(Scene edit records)
━━━━━━━━

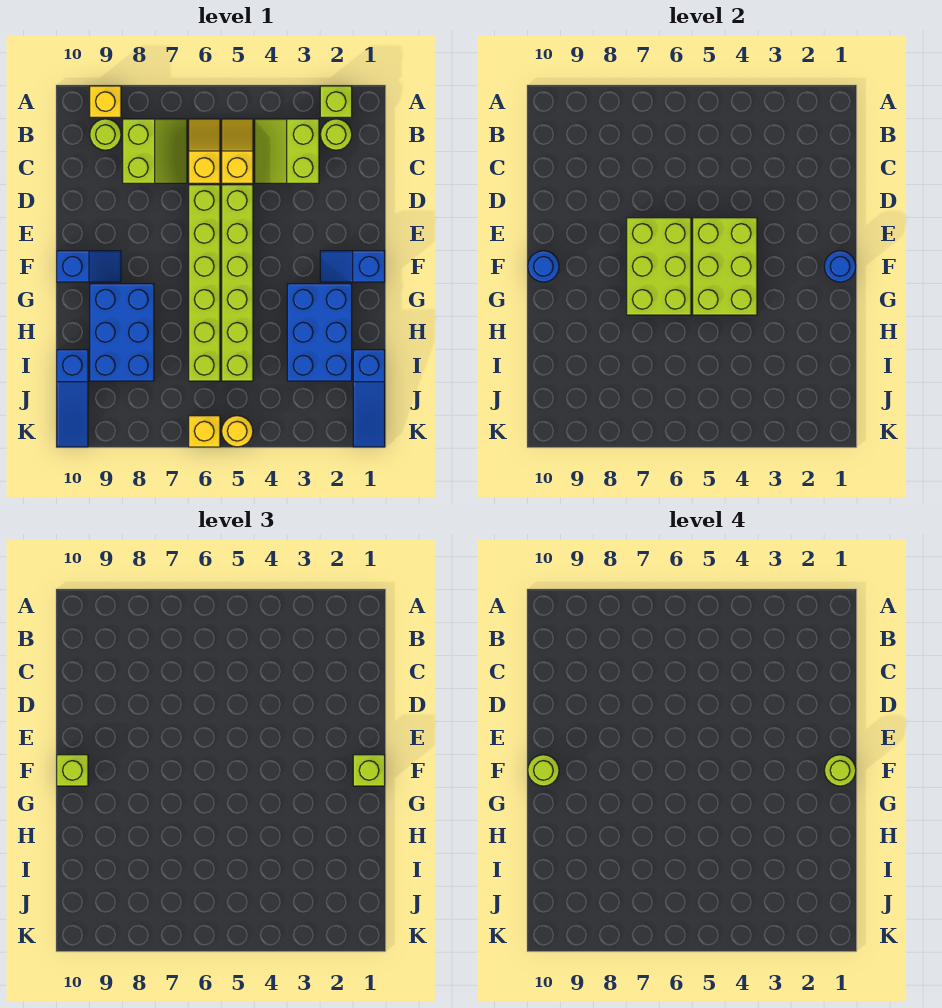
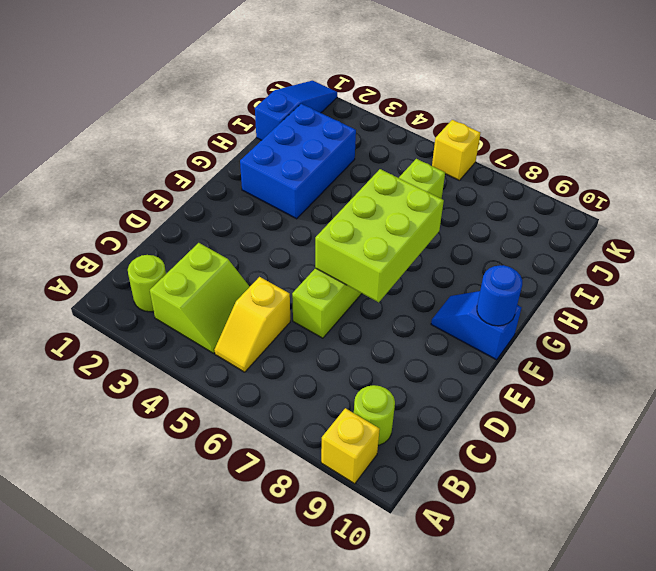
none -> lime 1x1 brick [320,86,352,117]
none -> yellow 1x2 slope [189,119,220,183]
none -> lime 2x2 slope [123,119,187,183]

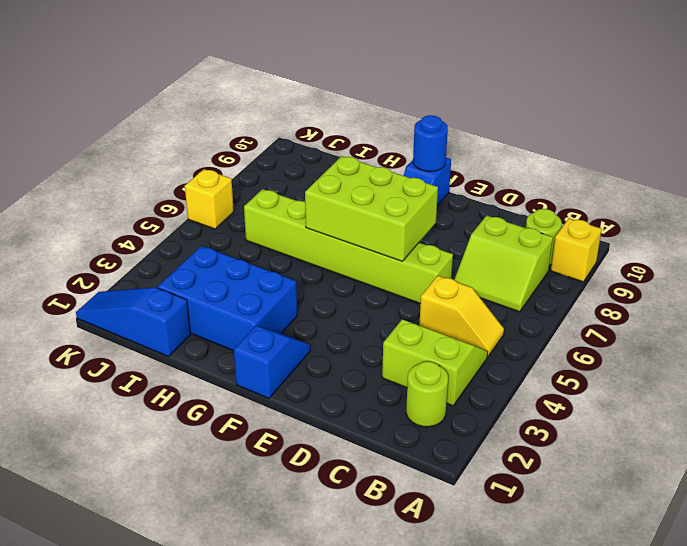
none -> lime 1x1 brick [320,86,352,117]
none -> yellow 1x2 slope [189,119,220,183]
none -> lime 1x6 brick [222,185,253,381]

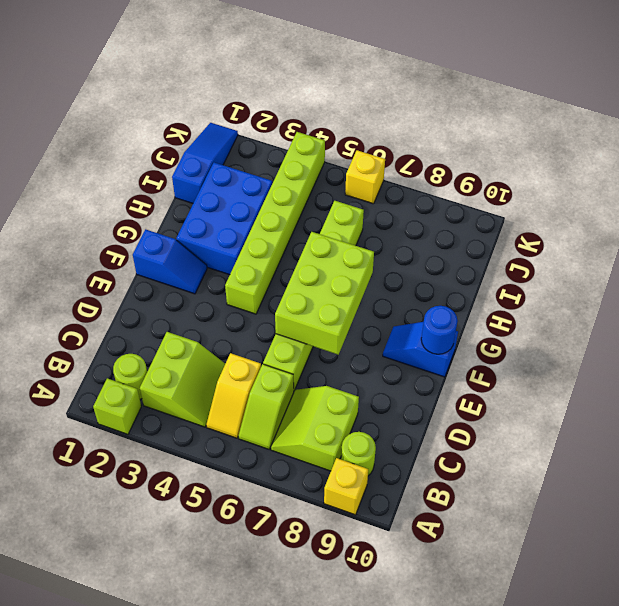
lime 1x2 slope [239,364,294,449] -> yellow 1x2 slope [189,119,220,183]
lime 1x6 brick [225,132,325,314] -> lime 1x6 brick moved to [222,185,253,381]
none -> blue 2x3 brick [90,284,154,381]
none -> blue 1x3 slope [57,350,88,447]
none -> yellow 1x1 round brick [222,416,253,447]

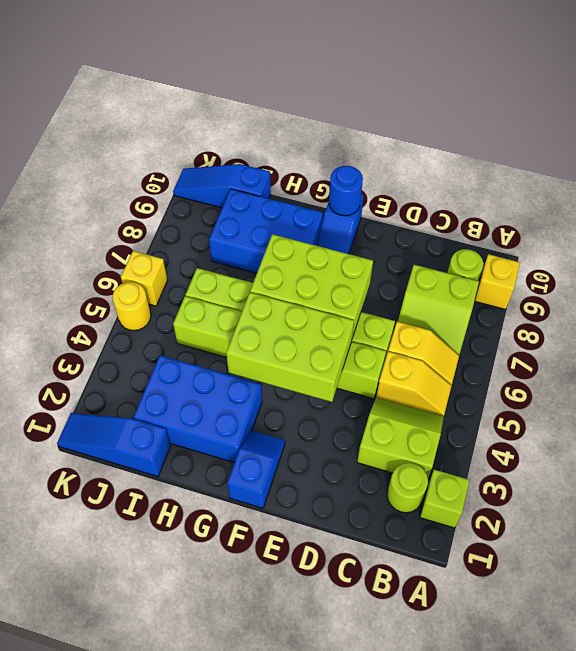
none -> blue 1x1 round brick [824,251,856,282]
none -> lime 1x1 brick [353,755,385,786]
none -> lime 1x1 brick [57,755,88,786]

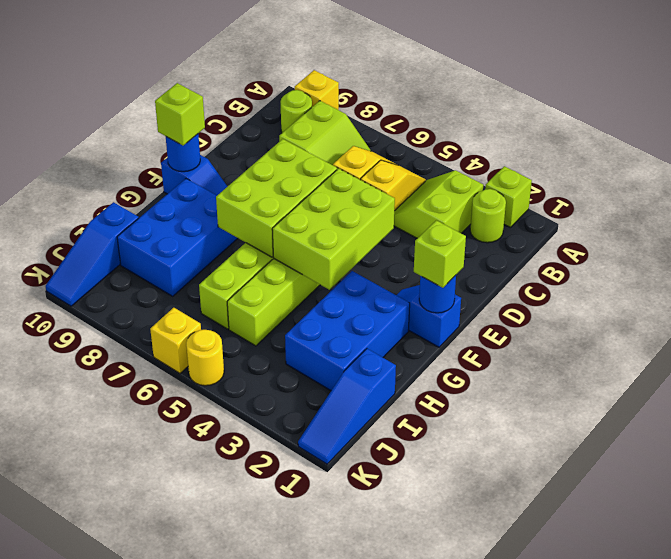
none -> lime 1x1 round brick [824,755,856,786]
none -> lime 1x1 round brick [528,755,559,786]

━━━━━━━━

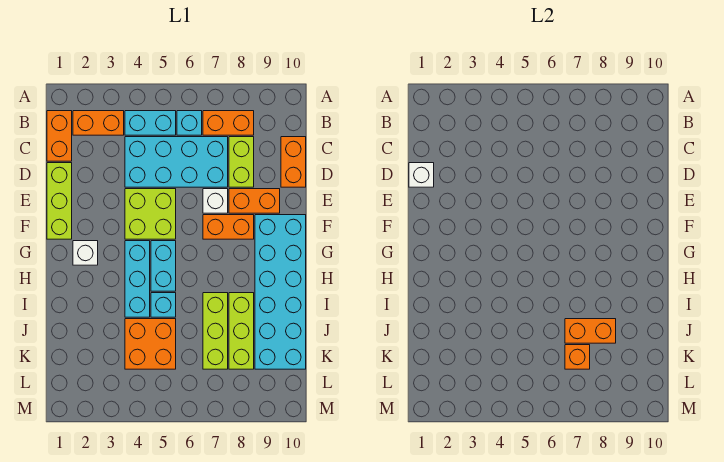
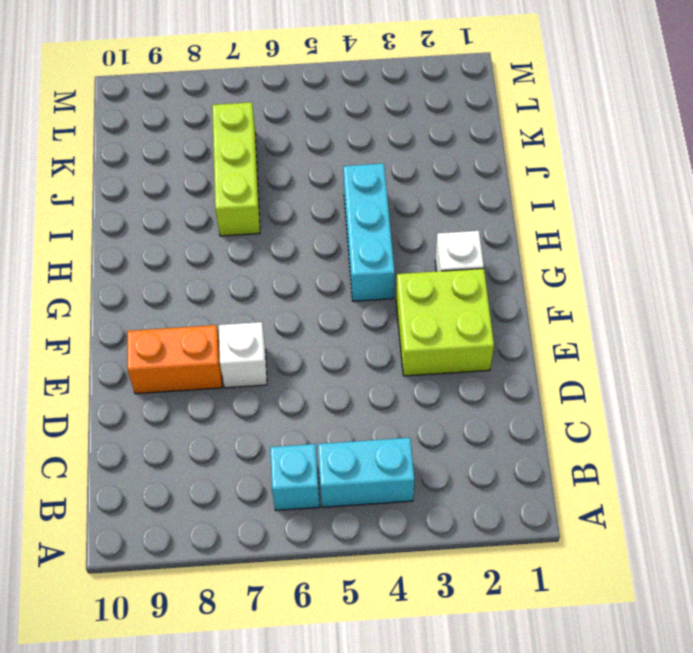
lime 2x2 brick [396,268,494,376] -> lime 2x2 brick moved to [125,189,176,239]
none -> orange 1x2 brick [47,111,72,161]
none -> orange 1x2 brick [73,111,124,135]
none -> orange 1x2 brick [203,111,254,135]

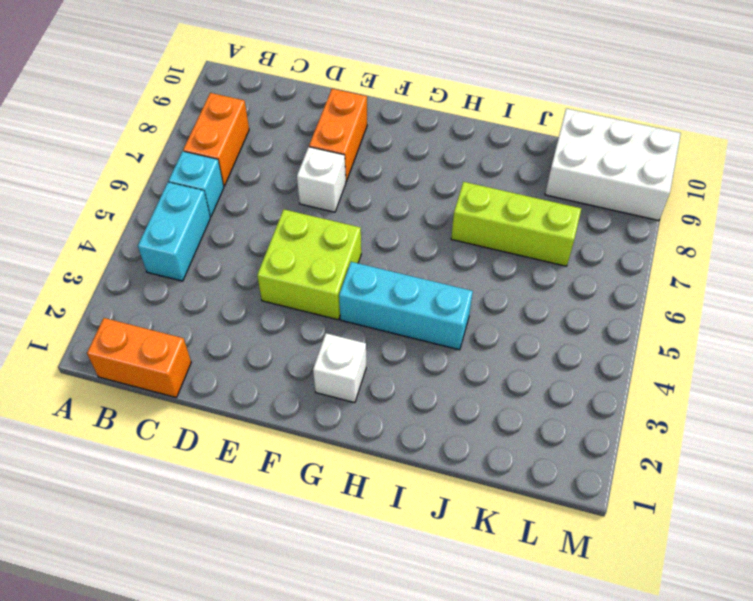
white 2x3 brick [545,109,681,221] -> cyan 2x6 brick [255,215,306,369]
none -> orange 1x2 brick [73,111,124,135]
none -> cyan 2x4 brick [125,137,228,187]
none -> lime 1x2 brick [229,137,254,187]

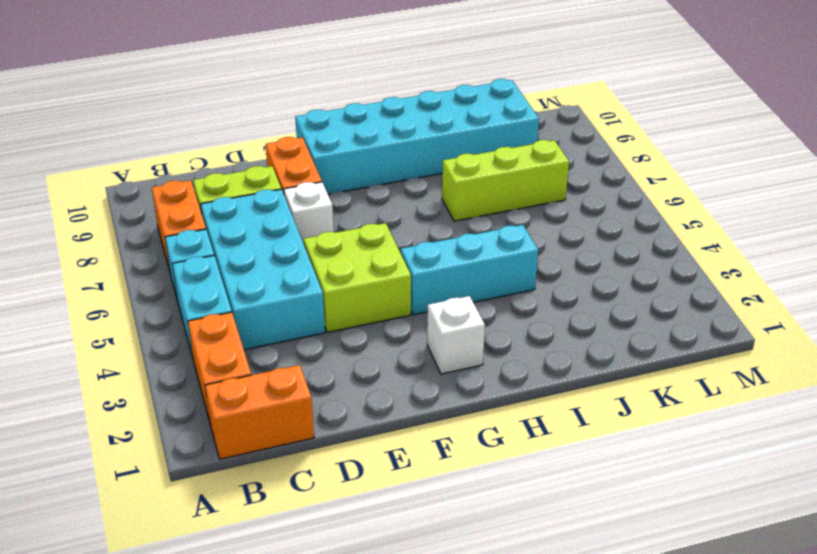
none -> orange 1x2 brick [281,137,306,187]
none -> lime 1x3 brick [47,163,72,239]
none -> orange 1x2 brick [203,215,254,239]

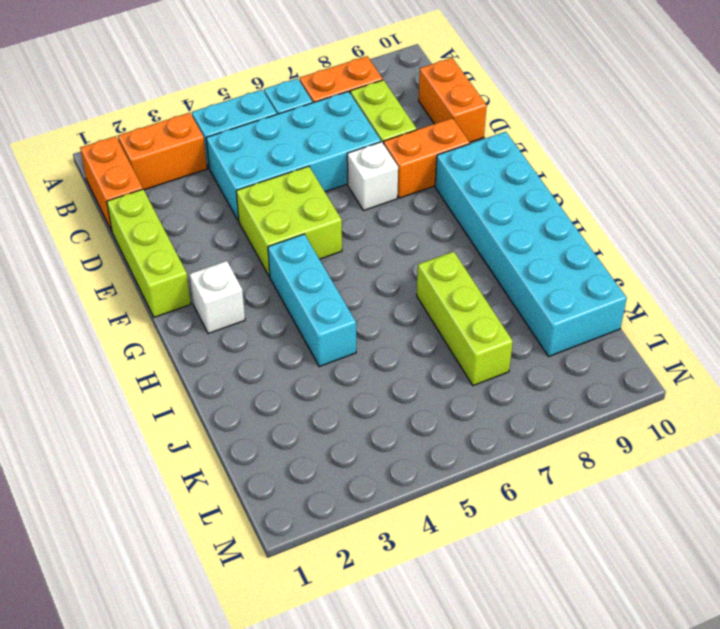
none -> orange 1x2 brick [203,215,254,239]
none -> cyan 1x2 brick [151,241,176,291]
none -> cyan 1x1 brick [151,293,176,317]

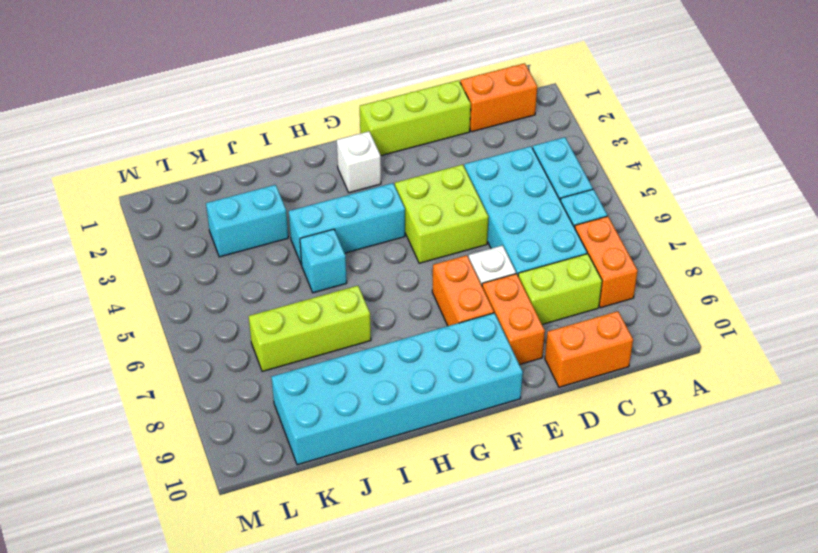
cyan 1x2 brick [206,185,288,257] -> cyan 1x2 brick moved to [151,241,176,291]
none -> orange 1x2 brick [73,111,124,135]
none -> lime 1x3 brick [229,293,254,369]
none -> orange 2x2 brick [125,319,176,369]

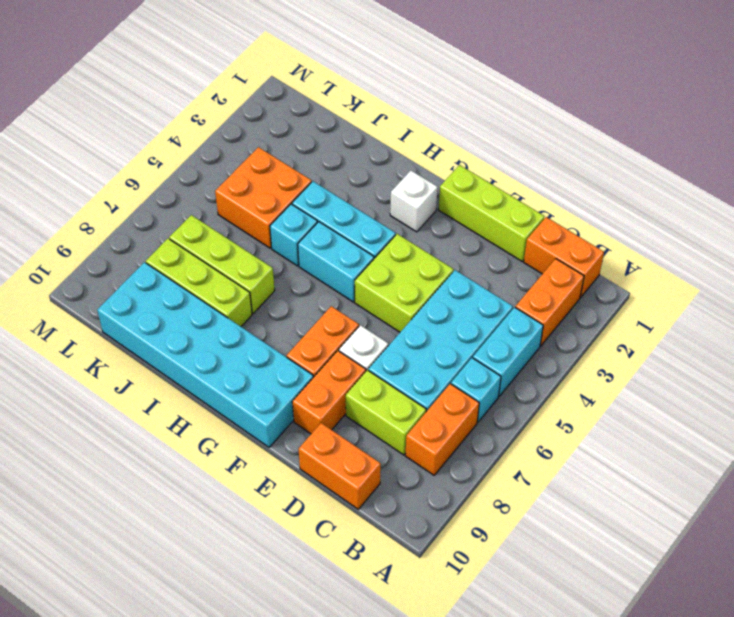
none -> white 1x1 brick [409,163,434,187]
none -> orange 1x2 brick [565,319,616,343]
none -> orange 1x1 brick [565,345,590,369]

━━━━━━━━

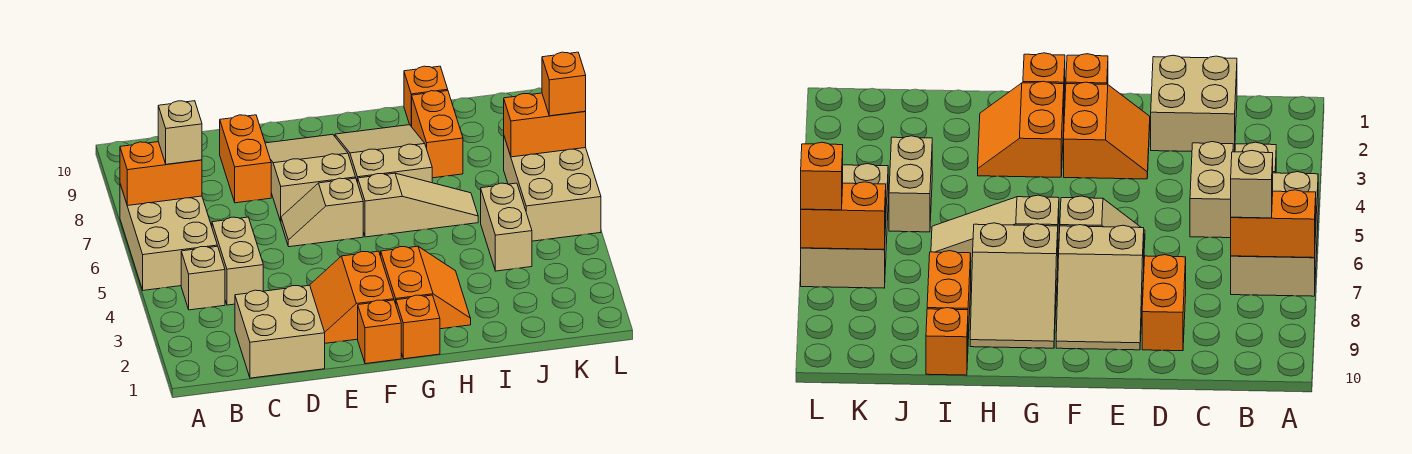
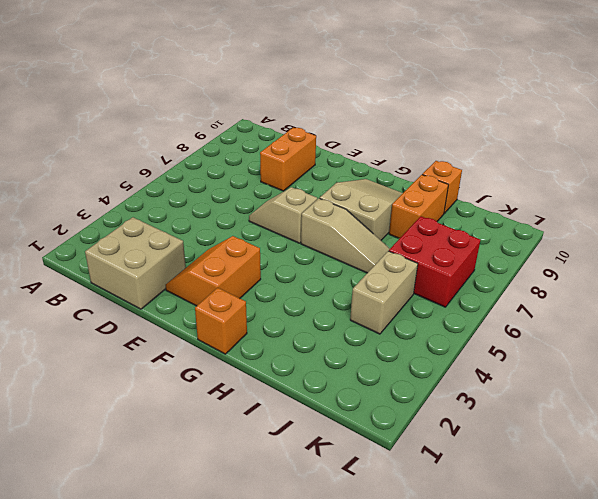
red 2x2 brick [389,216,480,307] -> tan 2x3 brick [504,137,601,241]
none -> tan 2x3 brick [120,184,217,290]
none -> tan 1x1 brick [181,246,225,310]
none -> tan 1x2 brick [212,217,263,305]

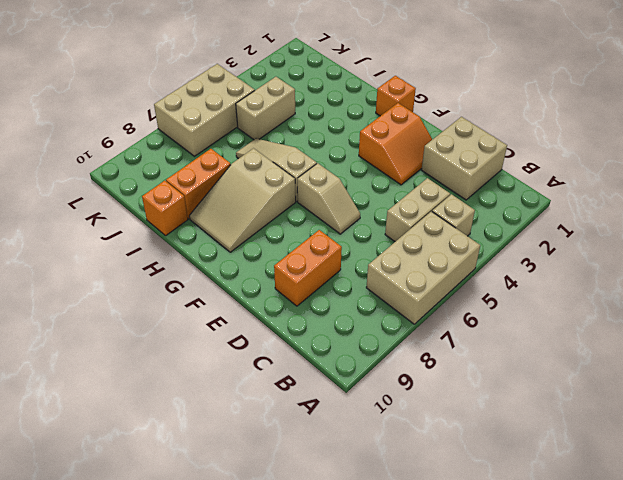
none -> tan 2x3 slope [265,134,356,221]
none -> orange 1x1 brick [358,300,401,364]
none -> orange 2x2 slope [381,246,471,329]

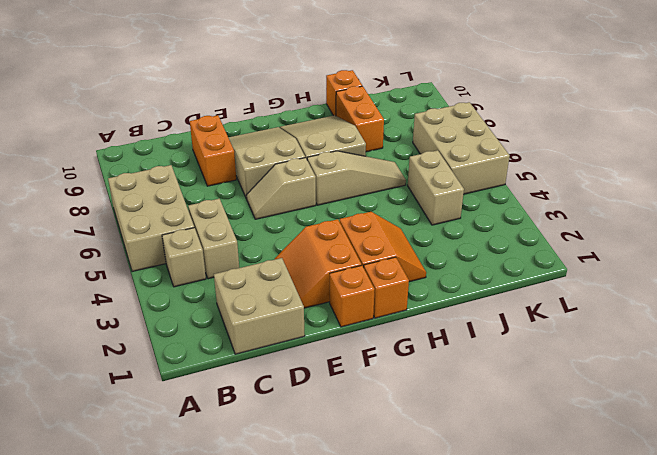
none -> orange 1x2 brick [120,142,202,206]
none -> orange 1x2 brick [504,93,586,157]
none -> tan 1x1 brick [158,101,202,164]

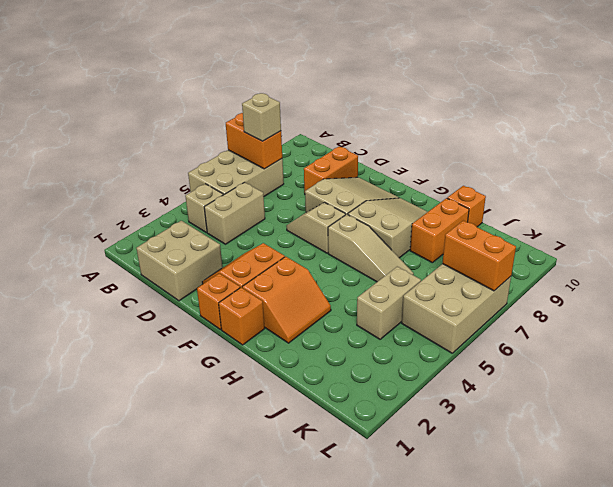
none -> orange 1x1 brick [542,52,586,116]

━━━━━━━━

_WHAT THE TASK REQUIRES_
Among the records above, locate the line containing "none -> blue 2x3 brick [90,284,154,381]" and the line containing "none -> lime 1x1 round brick [528,755,559,786]", then transcribe exactly the lines starting at the first and ending at the second, with no pictures.

_ANSWER TO THIS EXERCISE_
none -> blue 2x3 brick [90,284,154,381]
none -> blue 1x3 slope [57,350,88,447]
none -> yellow 1x1 round brick [222,416,253,447]

none -> blue 1x1 round brick [824,251,856,282]
none -> lime 1x1 brick [353,755,385,786]
none -> lime 1x1 brick [57,755,88,786]

none -> lime 1x1 round brick [824,755,856,786]
none -> lime 1x1 round brick [528,755,559,786]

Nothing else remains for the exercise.